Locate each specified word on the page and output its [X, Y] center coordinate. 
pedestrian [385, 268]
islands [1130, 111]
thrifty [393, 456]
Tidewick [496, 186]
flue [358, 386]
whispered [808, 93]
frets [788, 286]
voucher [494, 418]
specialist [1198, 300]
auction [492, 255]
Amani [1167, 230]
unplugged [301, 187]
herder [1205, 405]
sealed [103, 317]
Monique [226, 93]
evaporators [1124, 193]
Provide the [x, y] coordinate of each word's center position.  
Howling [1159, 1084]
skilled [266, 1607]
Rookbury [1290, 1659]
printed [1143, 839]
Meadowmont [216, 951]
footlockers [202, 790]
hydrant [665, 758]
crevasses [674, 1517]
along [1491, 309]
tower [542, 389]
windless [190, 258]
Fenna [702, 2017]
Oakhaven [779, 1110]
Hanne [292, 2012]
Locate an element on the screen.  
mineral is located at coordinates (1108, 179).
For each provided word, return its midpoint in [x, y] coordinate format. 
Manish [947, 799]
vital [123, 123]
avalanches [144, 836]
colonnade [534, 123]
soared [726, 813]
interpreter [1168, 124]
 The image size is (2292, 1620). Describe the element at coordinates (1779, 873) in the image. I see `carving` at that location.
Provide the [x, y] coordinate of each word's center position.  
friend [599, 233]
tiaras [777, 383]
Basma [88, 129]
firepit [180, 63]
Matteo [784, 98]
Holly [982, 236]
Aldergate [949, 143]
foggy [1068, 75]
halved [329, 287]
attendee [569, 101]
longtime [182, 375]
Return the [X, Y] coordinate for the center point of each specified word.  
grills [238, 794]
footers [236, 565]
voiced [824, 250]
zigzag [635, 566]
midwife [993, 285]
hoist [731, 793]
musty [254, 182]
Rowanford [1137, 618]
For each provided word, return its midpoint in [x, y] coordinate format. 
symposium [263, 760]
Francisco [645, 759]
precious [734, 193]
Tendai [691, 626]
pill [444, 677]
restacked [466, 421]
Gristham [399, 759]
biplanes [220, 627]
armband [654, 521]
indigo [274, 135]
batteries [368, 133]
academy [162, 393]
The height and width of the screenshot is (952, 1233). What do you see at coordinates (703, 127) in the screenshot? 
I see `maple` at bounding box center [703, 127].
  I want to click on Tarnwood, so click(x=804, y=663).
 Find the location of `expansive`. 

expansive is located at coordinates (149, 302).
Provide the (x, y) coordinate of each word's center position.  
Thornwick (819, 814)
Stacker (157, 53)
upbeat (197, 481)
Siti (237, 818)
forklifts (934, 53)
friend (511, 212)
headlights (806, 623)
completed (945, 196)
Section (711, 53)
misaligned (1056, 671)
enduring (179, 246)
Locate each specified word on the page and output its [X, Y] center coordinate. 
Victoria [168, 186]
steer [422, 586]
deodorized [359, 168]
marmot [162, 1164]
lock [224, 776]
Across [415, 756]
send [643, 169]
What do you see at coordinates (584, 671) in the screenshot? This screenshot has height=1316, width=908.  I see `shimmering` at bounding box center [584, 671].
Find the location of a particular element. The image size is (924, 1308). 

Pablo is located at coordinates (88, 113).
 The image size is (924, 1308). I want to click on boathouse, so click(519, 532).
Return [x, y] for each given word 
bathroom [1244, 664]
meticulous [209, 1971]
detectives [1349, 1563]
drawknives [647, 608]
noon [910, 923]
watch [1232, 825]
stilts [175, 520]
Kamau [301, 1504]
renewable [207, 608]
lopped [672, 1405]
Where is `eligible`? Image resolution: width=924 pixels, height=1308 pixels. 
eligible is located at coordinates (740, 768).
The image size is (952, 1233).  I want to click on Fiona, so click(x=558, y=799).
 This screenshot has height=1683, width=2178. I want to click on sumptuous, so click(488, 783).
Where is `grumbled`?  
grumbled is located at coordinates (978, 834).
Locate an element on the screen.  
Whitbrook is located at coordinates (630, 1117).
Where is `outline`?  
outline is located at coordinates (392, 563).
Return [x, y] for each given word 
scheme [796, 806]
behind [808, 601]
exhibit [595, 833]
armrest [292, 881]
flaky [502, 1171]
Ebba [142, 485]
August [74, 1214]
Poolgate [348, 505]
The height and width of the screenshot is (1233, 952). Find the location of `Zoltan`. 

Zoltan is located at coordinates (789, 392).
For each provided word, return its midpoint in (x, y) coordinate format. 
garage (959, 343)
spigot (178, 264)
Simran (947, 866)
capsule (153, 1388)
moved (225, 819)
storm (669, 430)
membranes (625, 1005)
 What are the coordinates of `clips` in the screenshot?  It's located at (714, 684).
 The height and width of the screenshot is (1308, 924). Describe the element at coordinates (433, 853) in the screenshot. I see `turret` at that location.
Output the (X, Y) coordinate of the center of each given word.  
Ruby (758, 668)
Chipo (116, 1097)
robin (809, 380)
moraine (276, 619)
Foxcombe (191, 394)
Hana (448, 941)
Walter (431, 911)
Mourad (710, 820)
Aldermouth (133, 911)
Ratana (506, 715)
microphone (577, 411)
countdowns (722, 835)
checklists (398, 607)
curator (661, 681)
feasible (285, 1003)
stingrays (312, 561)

### Instruction
Report every line of the rows above that contains the word "This", copying each line in full. Case counts, so match the capitalization given.

### Solution below
What do you see at coordinates (584, 671) in the screenshot? This screenshot has height=1316, width=908.  I see `shimmering` at bounding box center [584, 671].
 This screenshot has height=1683, width=2178. I want to click on sumptuous, so click(488, 783).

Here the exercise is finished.